■ EXERCISE AIM: With nothing added or dropped, output every record below exactly.

■ Stored entries:
◇ ◇ ◇

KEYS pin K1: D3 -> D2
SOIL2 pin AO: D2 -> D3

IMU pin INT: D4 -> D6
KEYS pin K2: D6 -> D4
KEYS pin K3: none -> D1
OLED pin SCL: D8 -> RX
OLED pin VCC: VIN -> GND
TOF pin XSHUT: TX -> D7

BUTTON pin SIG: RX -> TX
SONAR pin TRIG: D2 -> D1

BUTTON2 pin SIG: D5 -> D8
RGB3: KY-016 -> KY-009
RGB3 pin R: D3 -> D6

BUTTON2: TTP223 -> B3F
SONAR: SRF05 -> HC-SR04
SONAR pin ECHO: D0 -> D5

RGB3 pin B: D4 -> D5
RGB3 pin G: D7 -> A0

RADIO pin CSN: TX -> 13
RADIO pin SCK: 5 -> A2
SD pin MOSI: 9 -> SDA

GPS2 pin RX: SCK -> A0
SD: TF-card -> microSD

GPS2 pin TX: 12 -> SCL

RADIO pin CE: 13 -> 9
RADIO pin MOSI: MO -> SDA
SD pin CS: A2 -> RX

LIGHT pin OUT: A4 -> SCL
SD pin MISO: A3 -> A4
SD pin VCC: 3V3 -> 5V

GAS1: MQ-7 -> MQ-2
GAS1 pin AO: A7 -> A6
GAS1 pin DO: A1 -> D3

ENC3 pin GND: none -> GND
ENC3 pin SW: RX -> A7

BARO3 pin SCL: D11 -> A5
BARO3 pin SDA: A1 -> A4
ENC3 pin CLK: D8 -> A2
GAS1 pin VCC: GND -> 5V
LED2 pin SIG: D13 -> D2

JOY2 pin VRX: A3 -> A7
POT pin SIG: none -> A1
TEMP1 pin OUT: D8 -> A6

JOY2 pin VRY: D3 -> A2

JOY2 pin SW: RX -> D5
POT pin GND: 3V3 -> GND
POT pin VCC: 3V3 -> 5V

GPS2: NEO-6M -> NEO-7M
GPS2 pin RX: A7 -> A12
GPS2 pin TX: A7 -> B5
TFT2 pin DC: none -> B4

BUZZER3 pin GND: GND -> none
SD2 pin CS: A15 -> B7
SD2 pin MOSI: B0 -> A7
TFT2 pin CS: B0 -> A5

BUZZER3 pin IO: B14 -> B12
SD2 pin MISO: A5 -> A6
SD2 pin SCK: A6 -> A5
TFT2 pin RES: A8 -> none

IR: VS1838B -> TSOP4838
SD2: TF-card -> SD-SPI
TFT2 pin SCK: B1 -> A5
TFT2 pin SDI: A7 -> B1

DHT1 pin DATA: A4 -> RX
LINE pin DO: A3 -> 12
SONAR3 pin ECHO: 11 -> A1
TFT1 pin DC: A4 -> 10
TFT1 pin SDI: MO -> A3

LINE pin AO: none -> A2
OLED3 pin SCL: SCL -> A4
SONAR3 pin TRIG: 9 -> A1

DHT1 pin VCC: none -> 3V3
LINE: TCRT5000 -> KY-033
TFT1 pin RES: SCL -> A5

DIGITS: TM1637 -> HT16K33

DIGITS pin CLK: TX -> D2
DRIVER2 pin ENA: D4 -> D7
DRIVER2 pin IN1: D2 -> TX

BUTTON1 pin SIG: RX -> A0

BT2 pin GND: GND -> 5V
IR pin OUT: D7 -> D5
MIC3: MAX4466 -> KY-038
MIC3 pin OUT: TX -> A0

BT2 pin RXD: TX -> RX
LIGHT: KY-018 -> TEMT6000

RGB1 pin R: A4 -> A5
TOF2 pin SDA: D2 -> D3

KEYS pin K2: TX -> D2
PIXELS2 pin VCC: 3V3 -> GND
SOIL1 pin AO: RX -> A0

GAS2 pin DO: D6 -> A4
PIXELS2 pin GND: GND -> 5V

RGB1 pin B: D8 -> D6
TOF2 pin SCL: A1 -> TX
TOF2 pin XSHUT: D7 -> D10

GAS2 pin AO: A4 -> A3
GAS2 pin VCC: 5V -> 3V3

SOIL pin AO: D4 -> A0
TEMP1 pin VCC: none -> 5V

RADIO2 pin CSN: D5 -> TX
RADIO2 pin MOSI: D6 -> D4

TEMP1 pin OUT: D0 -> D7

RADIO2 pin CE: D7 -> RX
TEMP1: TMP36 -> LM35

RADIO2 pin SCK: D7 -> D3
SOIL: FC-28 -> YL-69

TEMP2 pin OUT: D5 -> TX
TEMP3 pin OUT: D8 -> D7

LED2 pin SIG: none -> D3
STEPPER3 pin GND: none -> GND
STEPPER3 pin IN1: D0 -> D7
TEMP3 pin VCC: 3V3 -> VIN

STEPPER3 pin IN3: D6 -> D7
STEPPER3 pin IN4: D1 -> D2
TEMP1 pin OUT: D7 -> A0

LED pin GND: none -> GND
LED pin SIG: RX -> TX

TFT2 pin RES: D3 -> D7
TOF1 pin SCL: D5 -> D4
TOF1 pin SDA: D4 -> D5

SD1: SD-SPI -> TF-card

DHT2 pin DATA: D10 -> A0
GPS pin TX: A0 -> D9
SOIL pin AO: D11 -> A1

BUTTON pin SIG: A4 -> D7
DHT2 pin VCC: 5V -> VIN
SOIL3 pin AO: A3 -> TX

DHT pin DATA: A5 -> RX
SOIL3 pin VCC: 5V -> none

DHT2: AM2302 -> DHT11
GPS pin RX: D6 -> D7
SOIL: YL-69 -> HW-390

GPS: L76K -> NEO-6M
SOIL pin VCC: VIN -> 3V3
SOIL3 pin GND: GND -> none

◇ ◇ ◇

■ WRITTEN RESPONSE:
KEYS pin K1: D3 -> D2
SOIL2 pin AO: D2 -> D3

IMU pin INT: D4 -> D6
KEYS pin K2: D6 -> D4
KEYS pin K3: none -> D1
OLED pin SCL: D8 -> RX
OLED pin VCC: VIN -> GND
TOF pin XSHUT: TX -> D7

BUTTON pin SIG: RX -> TX
SONAR pin TRIG: D2 -> D1

BUTTON2 pin SIG: D5 -> D8
RGB3: KY-016 -> KY-009
RGB3 pin R: D3 -> D6

BUTTON2: TTP223 -> B3F
SONAR: SRF05 -> HC-SR04
SONAR pin ECHO: D0 -> D5

RGB3 pin B: D4 -> D5
RGB3 pin G: D7 -> A0

RADIO pin CSN: TX -> 13
RADIO pin SCK: 5 -> A2
SD pin MOSI: 9 -> SDA

GPS2 pin RX: SCK -> A0
SD: TF-card -> microSD

GPS2 pin TX: 12 -> SCL

RADIO pin CE: 13 -> 9
RADIO pin MOSI: MO -> SDA
SD pin CS: A2 -> RX

LIGHT pin OUT: A4 -> SCL
SD pin MISO: A3 -> A4
SD pin VCC: 3V3 -> 5V

GAS1: MQ-7 -> MQ-2
GAS1 pin AO: A7 -> A6
GAS1 pin DO: A1 -> D3

ENC3 pin GND: none -> GND
ENC3 pin SW: RX -> A7

BARO3 pin SCL: D11 -> A5
BARO3 pin SDA: A1 -> A4
ENC3 pin CLK: D8 -> A2
GAS1 pin VCC: GND -> 5V
LED2 pin SIG: D13 -> D2

JOY2 pin VRX: A3 -> A7
POT pin SIG: none -> A1
TEMP1 pin OUT: D8 -> A6

JOY2 pin VRY: D3 -> A2

JOY2 pin SW: RX -> D5
POT pin GND: 3V3 -> GND
POT pin VCC: 3V3 -> 5V

GPS2: NEO-6M -> NEO-7M
GPS2 pin RX: A7 -> A12
GPS2 pin TX: A7 -> B5
TFT2 pin DC: none -> B4

BUZZER3 pin GND: GND -> none
SD2 pin CS: A15 -> B7
SD2 pin MOSI: B0 -> A7
TFT2 pin CS: B0 -> A5

BUZZER3 pin IO: B14 -> B12
SD2 pin MISO: A5 -> A6
SD2 pin SCK: A6 -> A5
TFT2 pin RES: A8 -> none

IR: VS1838B -> TSOP4838
SD2: TF-card -> SD-SPI
TFT2 pin SCK: B1 -> A5
TFT2 pin SDI: A7 -> B1

DHT1 pin DATA: A4 -> RX
LINE pin DO: A3 -> 12
SONAR3 pin ECHO: 11 -> A1
TFT1 pin DC: A4 -> 10
TFT1 pin SDI: MO -> A3

LINE pin AO: none -> A2
OLED3 pin SCL: SCL -> A4
SONAR3 pin TRIG: 9 -> A1

DHT1 pin VCC: none -> 3V3
LINE: TCRT5000 -> KY-033
TFT1 pin RES: SCL -> A5

DIGITS: TM1637 -> HT16K33

DIGITS pin CLK: TX -> D2
DRIVER2 pin ENA: D4 -> D7
DRIVER2 pin IN1: D2 -> TX

BUTTON1 pin SIG: RX -> A0

BT2 pin GND: GND -> 5V
IR pin OUT: D7 -> D5
MIC3: MAX4466 -> KY-038
MIC3 pin OUT: TX -> A0

BT2 pin RXD: TX -> RX
LIGHT: KY-018 -> TEMT6000

RGB1 pin R: A4 -> A5
TOF2 pin SDA: D2 -> D3

KEYS pin K2: TX -> D2
PIXELS2 pin VCC: 3V3 -> GND
SOIL1 pin AO: RX -> A0

GAS2 pin DO: D6 -> A4
PIXELS2 pin GND: GND -> 5V

RGB1 pin B: D8 -> D6
TOF2 pin SCL: A1 -> TX
TOF2 pin XSHUT: D7 -> D10

GAS2 pin AO: A4 -> A3
GAS2 pin VCC: 5V -> 3V3

SOIL pin AO: D4 -> A0
TEMP1 pin VCC: none -> 5V

RADIO2 pin CSN: D5 -> TX
RADIO2 pin MOSI: D6 -> D4

TEMP1 pin OUT: D0 -> D7

RADIO2 pin CE: D7 -> RX
TEMP1: TMP36 -> LM35

RADIO2 pin SCK: D7 -> D3
SOIL: FC-28 -> YL-69

TEMP2 pin OUT: D5 -> TX
TEMP3 pin OUT: D8 -> D7

LED2 pin SIG: none -> D3
STEPPER3 pin GND: none -> GND
STEPPER3 pin IN1: D0 -> D7
TEMP3 pin VCC: 3V3 -> VIN

STEPPER3 pin IN3: D6 -> D7
STEPPER3 pin IN4: D1 -> D2
TEMP1 pin OUT: D7 -> A0

LED pin GND: none -> GND
LED pin SIG: RX -> TX

TFT2 pin RES: D3 -> D7
TOF1 pin SCL: D5 -> D4
TOF1 pin SDA: D4 -> D5

SD1: SD-SPI -> TF-card

DHT2 pin DATA: D10 -> A0
GPS pin TX: A0 -> D9
SOIL pin AO: D11 -> A1

BUTTON pin SIG: A4 -> D7
DHT2 pin VCC: 5V -> VIN
SOIL3 pin AO: A3 -> TX

DHT pin DATA: A5 -> RX
SOIL3 pin VCC: 5V -> none

DHT2: AM2302 -> DHT11
GPS pin RX: D6 -> D7
SOIL: YL-69 -> HW-390

GPS: L76K -> NEO-6M
SOIL pin VCC: VIN -> 3V3
SOIL3 pin GND: GND -> none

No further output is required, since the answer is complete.